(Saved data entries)

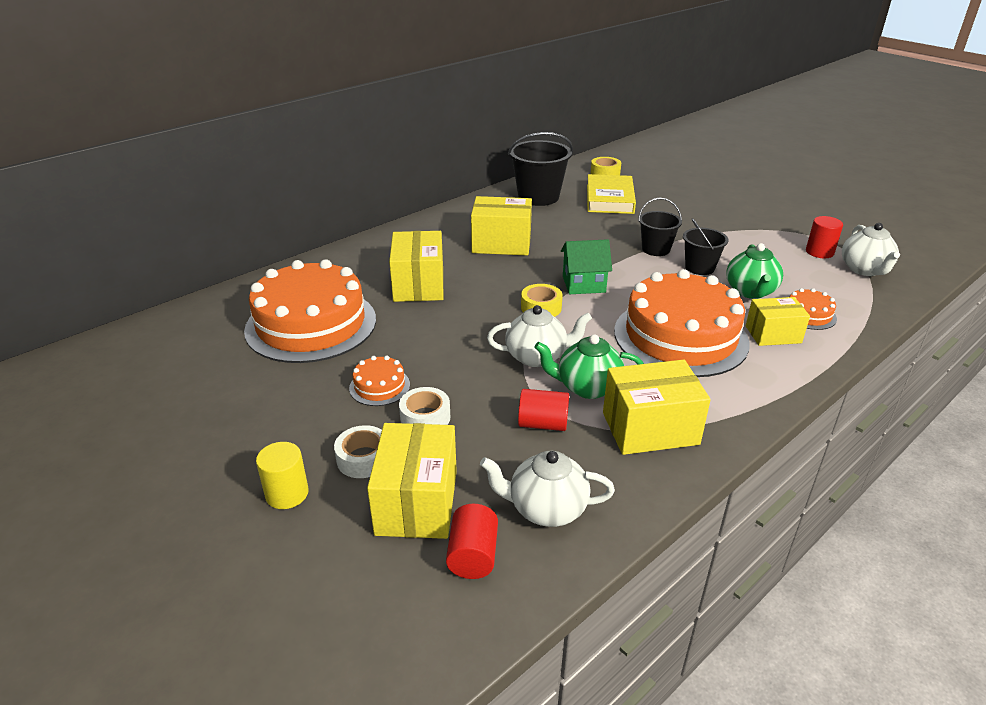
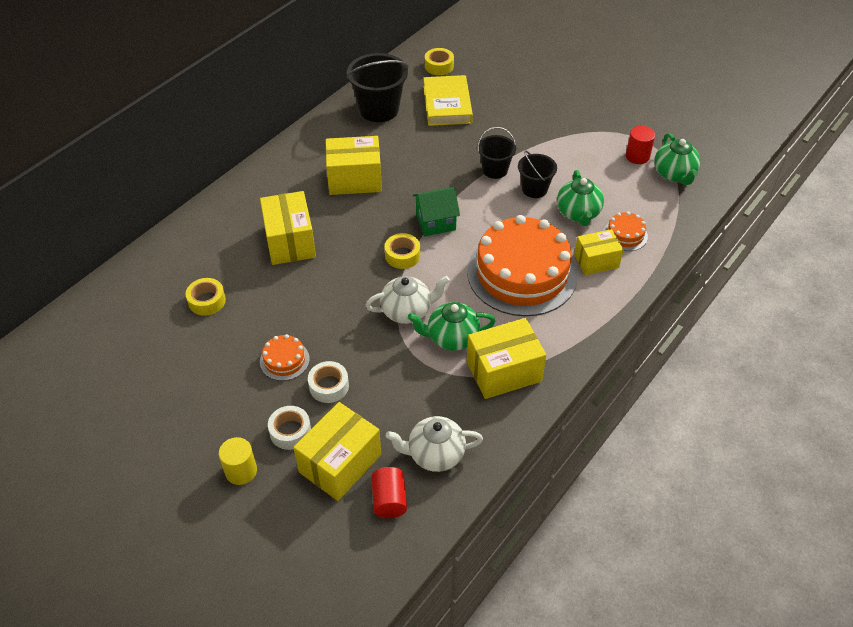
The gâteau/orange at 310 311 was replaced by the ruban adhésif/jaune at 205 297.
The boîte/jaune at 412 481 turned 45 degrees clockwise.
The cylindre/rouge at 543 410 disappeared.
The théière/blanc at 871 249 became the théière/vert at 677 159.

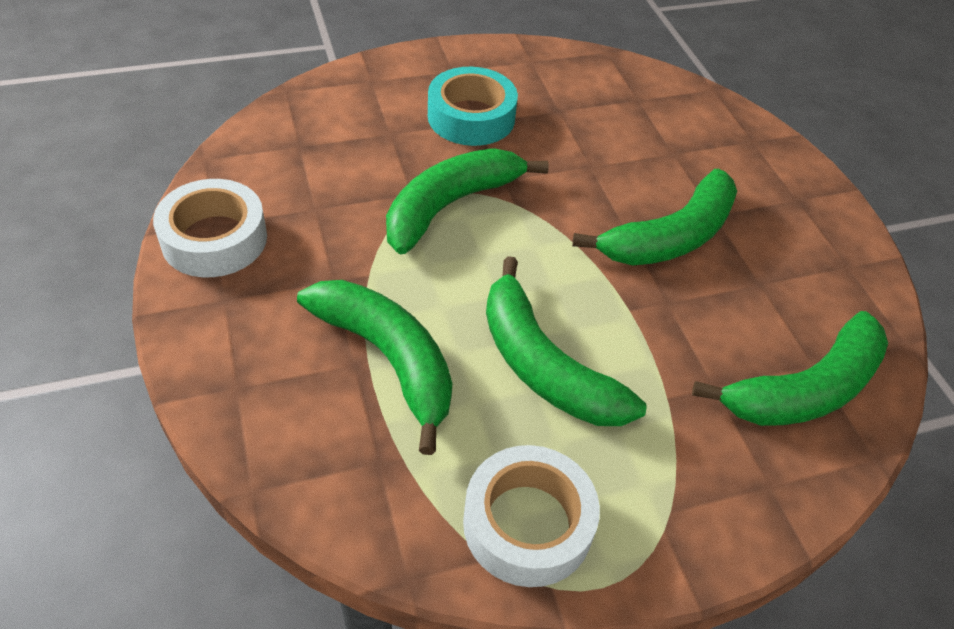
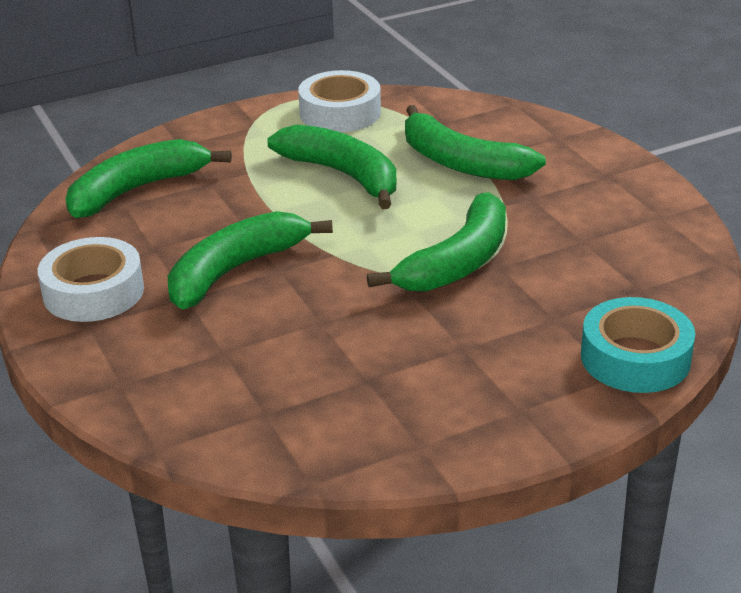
The ruban adhésif/blanc moved from 210 228 to 91 279.
The ruban adhésif/turquoise moved from 473 106 to 638 345.

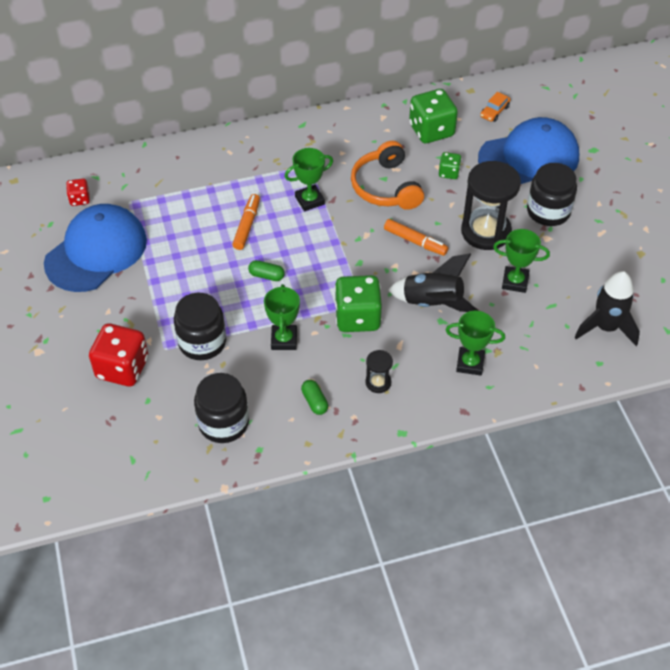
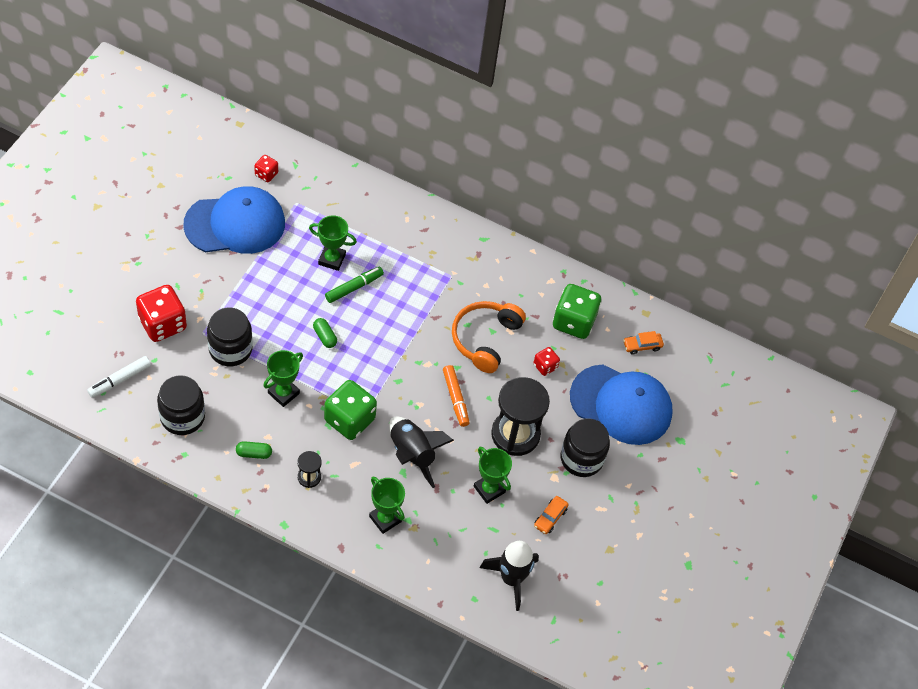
The feutre/orange at 246 222 became the feutre/vert at 354 284.
The trophée/vert moved from 309 179 to 333 243.
The gélule/vert at 314 397 turned 75 degrees clockwise.
The dé/vert at 450 165 became the dé/rouge at 546 361.
The feutre/blanc at 119 377 appeared.
The voiture/orange at 551 515 appeared.

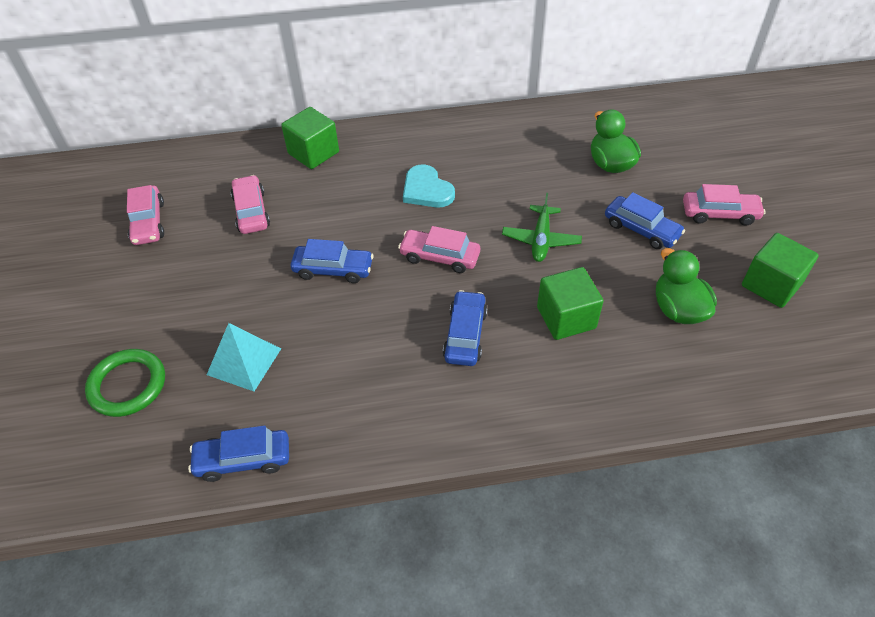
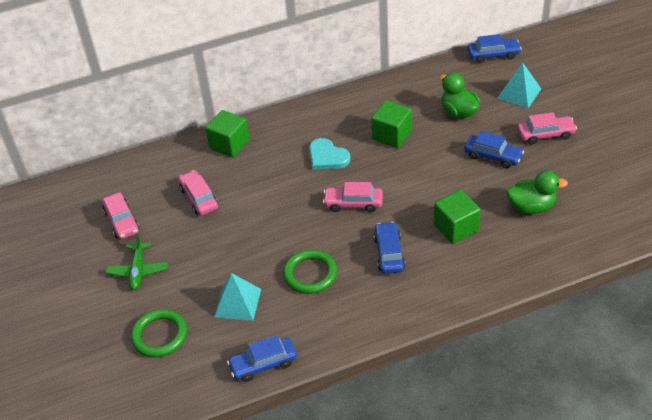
The voiture/bleu moved from 332 261 to 494 48.
The avion/vert moved from 542 227 to 136 261.
The canard/vert at 686 286 turned 120 degrees clockwise.
The cube/vert moved from 780 270 to 391 124.
The anneau/vert at 310 272 appeared.
The pyramide/turquoise at 519 85 appeared.

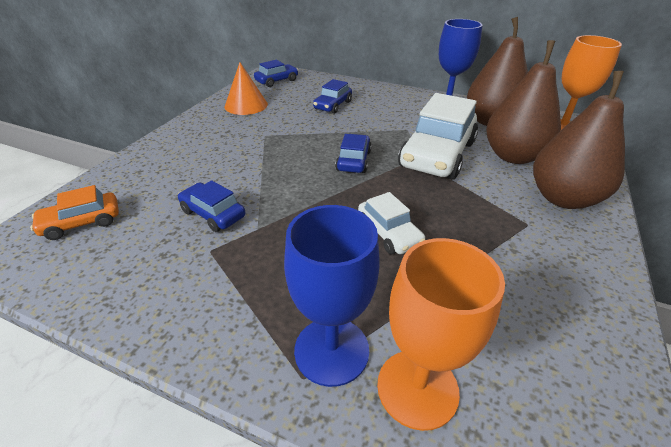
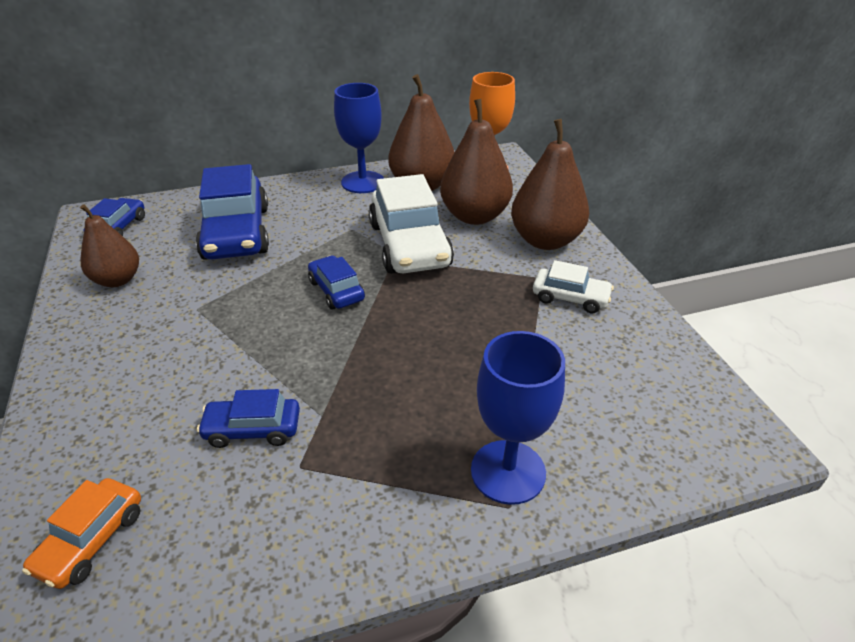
The cône/orange at 246 89 was replaced by the poire/marron at 109 245.
The voiture/bleu at 332 96 changed to 1.93 times the size.
The voiture/blanc moved from 391 223 to 573 286.
The verre à pied/orange at 441 334 disappeared.

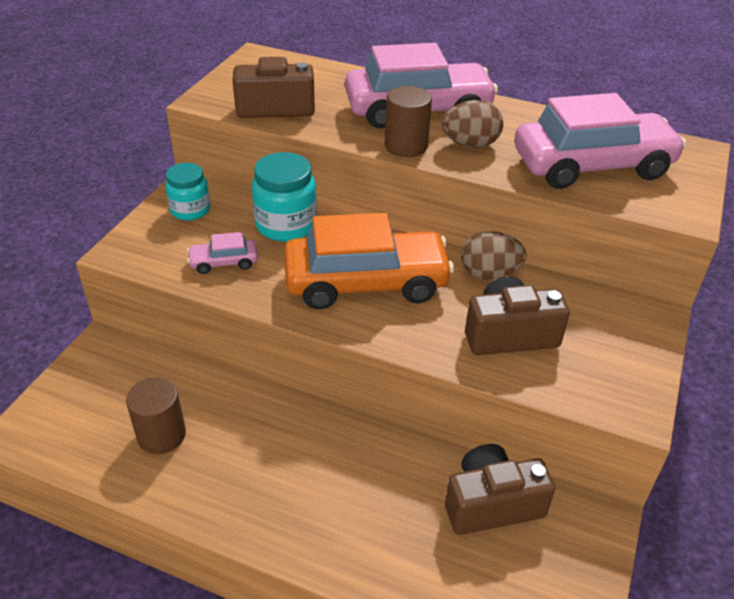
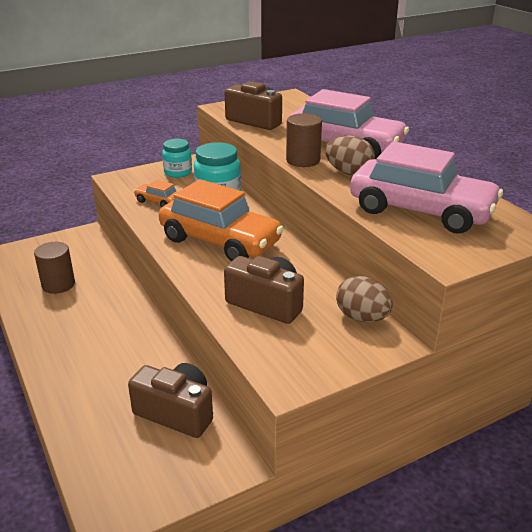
The voiture/rose at 222 253 became the voiture/orange at 155 193.
The œuf/marron moved from 493 255 to 364 299.

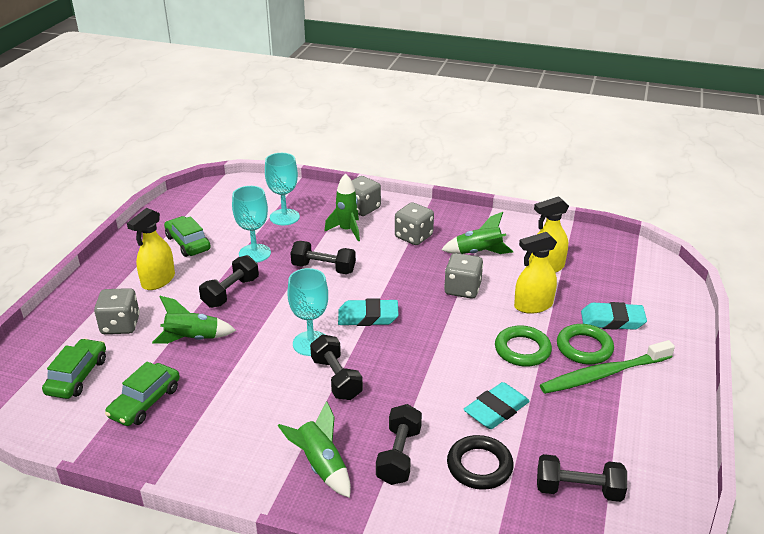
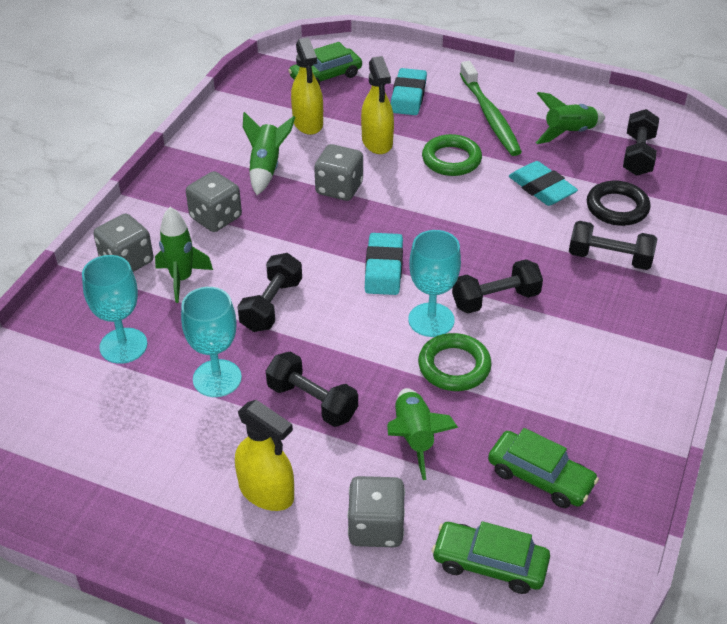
The voiture/vert moved from 187 236 to 325 63.
The fusée/vert moved from 314 449 to 571 118.
The anneau/vert moved from 585 344 to 455 362.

_To do_.
Please ensure that the data above is repeated exactly, with no pictures in the copy.

_Exercise response_.
The gâteau/orange at 310 311 was replaced by the ruban adhésif/jaune at 205 297.
The boîte/jaune at 412 481 turned 45 degrees clockwise.
The cylindre/rouge at 543 410 disappeared.
The théière/blanc at 871 249 became the théière/vert at 677 159.

The ruban adhésif/blanc moved from 210 228 to 91 279.
The ruban adhésif/turquoise moved from 473 106 to 638 345.

The feutre/orange at 246 222 became the feutre/vert at 354 284.
The trophée/vert moved from 309 179 to 333 243.
The gélule/vert at 314 397 turned 75 degrees clockwise.
The dé/vert at 450 165 became the dé/rouge at 546 361.
The feutre/blanc at 119 377 appeared.
The voiture/orange at 551 515 appeared.

The voiture/bleu moved from 332 261 to 494 48.
The avion/vert moved from 542 227 to 136 261.
The canard/vert at 686 286 turned 120 degrees clockwise.
The cube/vert moved from 780 270 to 391 124.
The anneau/vert at 310 272 appeared.
The pyramide/turquoise at 519 85 appeared.

The cône/orange at 246 89 was replaced by the poire/marron at 109 245.
The voiture/bleu at 332 96 changed to 1.93 times the size.
The voiture/blanc moved from 391 223 to 573 286.
The verre à pied/orange at 441 334 disappeared.

The voiture/rose at 222 253 became the voiture/orange at 155 193.
The œuf/marron moved from 493 255 to 364 299.

The voiture/vert moved from 187 236 to 325 63.
The fusée/vert moved from 314 449 to 571 118.
The anneau/vert moved from 585 344 to 455 362.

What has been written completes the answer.